#### Records for the task

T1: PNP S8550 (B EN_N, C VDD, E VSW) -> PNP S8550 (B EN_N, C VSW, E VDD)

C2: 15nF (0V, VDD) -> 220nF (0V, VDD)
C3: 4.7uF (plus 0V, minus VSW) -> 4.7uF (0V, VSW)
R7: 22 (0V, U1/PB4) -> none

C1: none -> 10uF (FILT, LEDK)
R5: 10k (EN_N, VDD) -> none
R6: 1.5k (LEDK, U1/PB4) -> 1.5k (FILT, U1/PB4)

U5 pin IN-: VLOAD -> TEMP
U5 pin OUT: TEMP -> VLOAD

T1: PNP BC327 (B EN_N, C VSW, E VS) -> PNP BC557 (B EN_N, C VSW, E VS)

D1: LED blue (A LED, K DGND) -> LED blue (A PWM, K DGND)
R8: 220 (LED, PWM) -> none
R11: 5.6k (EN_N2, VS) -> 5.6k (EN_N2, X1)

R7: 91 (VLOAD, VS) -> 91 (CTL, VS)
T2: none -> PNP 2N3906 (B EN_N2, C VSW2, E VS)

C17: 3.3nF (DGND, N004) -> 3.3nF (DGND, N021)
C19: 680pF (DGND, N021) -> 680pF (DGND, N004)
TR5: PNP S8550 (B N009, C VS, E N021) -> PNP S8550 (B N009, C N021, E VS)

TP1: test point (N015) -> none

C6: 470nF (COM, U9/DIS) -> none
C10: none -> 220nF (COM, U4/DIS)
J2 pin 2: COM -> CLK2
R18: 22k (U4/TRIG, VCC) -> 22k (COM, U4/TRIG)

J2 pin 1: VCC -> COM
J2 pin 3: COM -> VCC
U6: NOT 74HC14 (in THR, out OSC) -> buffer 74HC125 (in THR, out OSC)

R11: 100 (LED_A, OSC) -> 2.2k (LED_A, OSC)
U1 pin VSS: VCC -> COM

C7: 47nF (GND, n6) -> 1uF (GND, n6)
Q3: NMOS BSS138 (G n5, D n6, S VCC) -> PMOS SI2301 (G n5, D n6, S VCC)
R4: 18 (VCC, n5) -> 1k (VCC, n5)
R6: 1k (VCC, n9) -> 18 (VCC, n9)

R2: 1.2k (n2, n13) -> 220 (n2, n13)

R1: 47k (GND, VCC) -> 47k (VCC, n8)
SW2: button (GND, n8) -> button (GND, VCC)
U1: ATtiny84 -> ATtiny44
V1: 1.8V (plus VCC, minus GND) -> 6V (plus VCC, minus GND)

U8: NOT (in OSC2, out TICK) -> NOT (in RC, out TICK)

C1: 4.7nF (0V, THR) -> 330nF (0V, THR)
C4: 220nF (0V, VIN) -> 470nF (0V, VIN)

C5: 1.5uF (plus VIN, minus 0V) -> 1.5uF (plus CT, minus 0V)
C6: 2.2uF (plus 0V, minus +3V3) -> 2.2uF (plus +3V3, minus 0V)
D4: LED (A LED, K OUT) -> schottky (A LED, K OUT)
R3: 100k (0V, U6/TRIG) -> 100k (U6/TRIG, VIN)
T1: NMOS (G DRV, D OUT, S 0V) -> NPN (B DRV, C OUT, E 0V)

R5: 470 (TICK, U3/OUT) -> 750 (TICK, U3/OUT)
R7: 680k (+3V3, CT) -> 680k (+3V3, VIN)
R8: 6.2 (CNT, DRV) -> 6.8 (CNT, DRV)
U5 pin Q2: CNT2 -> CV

########

- [What you are asked to do]
Only the lines above starting at the one containing "R5: 10k (EN_N, VDD) -> none" and ending at the one containing "R7: 91 (VLOAD, VS) -> 91 (CTL, VS)", both included, are to be returned, exactly as they read.

- [The answer]
R5: 10k (EN_N, VDD) -> none
R6: 1.5k (LEDK, U1/PB4) -> 1.5k (FILT, U1/PB4)

U5 pin IN-: VLOAD -> TEMP
U5 pin OUT: TEMP -> VLOAD

T1: PNP BC327 (B EN_N, C VSW, E VS) -> PNP BC557 (B EN_N, C VSW, E VS)

D1: LED blue (A LED, K DGND) -> LED blue (A PWM, K DGND)
R8: 220 (LED, PWM) -> none
R11: 5.6k (EN_N2, VS) -> 5.6k (EN_N2, X1)

R7: 91 (VLOAD, VS) -> 91 (CTL, VS)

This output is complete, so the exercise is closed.